§ DIRECTIONS FOR THIS TASK
Every line below that has the string "NMOS" needs to be copied.

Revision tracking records
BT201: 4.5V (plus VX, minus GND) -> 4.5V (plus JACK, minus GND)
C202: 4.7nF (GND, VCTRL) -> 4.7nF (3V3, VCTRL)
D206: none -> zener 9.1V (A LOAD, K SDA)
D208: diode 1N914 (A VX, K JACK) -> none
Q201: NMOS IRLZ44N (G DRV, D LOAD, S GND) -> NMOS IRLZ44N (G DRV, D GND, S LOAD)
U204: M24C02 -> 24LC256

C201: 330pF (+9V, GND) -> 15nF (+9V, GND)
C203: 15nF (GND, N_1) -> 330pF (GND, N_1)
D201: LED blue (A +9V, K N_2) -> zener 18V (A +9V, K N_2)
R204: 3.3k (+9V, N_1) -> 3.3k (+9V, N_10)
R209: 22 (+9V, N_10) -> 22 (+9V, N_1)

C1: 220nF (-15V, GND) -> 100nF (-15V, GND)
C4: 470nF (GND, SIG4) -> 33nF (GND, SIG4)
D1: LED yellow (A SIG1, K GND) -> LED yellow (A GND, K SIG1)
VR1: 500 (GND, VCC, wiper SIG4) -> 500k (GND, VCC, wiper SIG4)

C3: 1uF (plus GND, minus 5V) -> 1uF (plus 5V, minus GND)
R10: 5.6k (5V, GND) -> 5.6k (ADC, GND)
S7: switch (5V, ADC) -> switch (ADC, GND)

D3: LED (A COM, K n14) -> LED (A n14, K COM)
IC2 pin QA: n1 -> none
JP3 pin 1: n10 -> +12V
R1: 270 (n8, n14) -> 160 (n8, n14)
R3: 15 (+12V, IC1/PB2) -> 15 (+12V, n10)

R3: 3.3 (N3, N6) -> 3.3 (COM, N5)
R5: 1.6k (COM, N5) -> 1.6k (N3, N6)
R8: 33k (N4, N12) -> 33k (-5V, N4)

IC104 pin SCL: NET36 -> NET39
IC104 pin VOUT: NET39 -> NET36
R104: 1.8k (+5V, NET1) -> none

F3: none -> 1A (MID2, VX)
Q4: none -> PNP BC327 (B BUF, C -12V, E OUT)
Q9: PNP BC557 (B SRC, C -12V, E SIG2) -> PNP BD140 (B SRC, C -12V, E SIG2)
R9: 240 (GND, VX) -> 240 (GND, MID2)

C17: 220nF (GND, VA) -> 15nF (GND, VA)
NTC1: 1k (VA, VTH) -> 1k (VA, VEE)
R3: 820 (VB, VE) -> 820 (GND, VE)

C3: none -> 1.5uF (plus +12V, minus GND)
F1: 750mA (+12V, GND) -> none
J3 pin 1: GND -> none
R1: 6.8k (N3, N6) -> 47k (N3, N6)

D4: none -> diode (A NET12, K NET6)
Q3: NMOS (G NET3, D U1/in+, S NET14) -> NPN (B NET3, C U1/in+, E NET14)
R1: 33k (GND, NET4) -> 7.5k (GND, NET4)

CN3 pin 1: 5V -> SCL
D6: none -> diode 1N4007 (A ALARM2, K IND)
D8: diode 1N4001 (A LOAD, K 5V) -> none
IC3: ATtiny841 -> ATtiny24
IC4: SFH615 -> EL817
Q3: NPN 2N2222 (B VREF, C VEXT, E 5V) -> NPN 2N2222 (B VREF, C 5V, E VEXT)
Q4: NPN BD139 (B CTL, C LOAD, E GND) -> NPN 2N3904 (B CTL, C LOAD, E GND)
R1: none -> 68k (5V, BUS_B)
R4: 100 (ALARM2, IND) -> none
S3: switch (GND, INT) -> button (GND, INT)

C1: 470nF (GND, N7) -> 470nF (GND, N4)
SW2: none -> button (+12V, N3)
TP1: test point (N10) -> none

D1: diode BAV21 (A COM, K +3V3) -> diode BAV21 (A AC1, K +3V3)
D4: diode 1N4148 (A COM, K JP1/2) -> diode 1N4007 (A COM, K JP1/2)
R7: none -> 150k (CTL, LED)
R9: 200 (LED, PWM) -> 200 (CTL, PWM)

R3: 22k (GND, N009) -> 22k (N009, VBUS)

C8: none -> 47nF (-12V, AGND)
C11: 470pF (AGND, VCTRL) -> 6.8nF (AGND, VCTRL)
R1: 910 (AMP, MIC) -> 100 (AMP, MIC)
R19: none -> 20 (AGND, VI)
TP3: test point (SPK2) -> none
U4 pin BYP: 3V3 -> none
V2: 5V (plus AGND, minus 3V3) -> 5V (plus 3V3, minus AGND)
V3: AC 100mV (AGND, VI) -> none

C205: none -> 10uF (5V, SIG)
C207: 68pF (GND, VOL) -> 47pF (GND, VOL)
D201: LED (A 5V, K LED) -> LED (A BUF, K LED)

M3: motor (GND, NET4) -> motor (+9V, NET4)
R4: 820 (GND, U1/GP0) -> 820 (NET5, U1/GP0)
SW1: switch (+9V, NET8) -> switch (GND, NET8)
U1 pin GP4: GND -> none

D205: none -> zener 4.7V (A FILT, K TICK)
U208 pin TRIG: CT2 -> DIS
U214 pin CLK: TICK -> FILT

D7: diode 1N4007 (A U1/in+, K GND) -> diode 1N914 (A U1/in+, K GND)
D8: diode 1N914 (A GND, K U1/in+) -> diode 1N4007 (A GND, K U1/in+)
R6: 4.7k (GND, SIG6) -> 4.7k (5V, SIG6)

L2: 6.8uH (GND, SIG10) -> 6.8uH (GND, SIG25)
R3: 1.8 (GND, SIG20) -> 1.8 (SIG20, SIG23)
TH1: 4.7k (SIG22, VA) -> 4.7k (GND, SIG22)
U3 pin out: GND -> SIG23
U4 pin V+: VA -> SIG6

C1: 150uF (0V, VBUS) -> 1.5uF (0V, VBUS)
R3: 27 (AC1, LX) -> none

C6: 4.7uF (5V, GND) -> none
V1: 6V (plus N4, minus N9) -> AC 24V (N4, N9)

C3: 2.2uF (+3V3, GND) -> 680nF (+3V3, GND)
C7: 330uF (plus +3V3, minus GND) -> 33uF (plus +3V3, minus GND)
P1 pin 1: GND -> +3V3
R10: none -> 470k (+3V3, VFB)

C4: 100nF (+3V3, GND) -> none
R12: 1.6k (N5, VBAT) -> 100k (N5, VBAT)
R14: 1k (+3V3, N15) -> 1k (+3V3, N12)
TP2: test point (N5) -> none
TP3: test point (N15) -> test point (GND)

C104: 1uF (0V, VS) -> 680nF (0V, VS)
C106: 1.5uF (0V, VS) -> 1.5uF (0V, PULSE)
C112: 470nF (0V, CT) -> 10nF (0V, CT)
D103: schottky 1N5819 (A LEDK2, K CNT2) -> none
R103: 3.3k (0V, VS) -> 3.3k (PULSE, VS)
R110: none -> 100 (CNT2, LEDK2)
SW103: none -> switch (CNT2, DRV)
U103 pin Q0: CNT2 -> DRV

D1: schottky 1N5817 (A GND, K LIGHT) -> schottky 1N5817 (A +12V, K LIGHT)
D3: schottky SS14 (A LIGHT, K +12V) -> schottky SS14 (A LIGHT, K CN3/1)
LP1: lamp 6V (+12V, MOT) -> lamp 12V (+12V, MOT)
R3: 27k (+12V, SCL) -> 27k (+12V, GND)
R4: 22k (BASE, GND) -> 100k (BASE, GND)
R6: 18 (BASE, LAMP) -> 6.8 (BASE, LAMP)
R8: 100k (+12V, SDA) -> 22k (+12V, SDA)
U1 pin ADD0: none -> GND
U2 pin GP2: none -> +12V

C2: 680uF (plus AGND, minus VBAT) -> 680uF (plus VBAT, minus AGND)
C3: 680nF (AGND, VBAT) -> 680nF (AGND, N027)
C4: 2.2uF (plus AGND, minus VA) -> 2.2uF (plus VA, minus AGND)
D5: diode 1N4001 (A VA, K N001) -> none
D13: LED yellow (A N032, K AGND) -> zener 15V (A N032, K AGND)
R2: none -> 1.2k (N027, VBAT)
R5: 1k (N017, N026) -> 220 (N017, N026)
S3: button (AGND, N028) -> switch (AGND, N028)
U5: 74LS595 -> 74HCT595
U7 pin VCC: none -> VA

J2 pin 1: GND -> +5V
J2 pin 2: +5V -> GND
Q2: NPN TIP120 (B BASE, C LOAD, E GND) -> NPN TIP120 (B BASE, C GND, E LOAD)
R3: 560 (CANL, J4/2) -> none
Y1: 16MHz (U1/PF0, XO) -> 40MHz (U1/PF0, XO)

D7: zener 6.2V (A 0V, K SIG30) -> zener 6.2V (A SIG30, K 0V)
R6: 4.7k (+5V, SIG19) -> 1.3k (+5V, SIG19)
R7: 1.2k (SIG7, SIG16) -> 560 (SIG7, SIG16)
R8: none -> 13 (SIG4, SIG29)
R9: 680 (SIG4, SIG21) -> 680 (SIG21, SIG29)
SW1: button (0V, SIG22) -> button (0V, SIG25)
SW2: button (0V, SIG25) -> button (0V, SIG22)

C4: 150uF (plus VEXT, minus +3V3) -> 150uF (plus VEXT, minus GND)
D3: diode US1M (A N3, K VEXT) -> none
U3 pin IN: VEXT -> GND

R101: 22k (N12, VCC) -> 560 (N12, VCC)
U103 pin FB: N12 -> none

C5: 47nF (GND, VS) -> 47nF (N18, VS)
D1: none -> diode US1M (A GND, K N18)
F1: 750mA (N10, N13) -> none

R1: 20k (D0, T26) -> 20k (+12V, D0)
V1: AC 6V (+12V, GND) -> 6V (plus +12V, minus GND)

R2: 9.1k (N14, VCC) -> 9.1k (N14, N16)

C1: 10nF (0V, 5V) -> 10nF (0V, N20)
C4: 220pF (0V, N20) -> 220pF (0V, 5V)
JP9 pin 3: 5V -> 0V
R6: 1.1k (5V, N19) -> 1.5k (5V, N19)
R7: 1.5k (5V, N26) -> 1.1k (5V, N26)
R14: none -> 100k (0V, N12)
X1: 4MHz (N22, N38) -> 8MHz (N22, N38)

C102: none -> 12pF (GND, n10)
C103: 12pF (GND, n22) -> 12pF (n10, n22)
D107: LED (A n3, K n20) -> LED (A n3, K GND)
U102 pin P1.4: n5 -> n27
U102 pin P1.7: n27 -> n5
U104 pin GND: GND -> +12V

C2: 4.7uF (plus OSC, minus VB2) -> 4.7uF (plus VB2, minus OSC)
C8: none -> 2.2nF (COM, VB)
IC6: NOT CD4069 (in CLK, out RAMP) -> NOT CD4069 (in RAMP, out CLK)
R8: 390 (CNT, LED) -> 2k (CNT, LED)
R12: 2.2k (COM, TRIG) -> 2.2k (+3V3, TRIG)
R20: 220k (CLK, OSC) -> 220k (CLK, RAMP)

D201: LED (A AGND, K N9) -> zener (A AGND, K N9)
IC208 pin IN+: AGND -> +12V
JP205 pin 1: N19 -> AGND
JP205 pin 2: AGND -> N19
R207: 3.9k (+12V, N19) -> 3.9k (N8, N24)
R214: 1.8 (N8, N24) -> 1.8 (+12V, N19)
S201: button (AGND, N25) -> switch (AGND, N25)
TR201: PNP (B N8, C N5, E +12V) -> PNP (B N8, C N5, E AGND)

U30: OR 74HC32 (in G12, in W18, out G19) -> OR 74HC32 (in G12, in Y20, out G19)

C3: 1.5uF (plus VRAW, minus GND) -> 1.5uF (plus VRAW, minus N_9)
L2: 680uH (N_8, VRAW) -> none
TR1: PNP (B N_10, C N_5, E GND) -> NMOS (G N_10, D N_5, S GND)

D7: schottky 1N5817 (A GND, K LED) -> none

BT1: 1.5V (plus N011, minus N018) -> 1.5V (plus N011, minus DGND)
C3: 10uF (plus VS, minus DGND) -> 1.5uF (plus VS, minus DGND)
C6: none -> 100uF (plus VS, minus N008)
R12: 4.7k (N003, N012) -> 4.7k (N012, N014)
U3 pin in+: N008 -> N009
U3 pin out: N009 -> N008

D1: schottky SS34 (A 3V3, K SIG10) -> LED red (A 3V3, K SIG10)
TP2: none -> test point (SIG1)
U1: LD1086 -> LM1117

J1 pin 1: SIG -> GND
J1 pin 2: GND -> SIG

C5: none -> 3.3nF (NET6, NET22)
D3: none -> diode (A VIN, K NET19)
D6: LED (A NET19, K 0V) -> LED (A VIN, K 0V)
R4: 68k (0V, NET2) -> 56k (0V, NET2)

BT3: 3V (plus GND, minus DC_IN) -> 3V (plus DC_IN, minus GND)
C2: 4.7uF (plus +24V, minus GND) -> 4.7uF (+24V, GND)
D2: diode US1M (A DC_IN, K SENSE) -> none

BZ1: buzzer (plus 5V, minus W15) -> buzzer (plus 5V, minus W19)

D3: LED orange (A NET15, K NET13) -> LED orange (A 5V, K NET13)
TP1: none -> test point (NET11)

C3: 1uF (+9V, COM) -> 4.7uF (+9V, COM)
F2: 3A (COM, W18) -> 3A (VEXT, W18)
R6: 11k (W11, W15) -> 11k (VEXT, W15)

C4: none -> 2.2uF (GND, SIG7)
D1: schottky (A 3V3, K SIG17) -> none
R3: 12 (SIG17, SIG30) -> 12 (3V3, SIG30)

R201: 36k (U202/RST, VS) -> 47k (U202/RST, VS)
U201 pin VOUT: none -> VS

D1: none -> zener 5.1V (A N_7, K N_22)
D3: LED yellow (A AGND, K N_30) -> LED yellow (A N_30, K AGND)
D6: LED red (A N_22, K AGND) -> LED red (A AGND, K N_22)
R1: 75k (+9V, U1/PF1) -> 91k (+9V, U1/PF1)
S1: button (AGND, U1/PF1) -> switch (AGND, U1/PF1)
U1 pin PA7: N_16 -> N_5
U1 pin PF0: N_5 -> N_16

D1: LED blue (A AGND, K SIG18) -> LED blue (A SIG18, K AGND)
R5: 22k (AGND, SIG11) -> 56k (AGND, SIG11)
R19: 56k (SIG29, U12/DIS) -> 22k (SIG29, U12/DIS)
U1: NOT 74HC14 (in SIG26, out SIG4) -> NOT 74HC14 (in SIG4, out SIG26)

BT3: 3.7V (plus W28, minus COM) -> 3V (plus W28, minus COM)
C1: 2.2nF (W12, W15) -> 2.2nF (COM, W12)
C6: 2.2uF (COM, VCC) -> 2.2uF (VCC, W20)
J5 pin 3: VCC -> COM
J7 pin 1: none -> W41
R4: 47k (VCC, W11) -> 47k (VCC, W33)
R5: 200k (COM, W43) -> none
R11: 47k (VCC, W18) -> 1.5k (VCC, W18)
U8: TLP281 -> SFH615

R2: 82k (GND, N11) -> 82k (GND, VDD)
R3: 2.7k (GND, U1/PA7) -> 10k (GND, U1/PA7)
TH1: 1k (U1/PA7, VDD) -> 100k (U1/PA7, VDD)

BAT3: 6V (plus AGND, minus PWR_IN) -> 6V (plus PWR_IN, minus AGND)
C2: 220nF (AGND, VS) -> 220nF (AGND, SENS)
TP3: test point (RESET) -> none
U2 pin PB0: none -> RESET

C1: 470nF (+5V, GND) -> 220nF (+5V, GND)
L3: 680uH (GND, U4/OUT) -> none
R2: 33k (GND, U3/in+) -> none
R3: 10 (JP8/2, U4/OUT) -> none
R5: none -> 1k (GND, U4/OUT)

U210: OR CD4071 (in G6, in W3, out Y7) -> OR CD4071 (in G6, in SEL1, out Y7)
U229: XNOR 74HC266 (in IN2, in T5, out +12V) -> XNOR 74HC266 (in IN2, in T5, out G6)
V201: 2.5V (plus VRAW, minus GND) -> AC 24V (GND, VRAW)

§ WRITTEN ANSWER
Q201: NMOS IRLZ44N (G DRV, D LOAD, S GND) -> NMOS IRLZ44N (G DRV, D GND, S LOAD)
Q3: NMOS (G NET3, D U1/in+, S NET14) -> NPN (B NET3, C U1/in+, E NET14)
TR1: PNP (B N_10, C N_5, E GND) -> NMOS (G N_10, D N_5, S GND)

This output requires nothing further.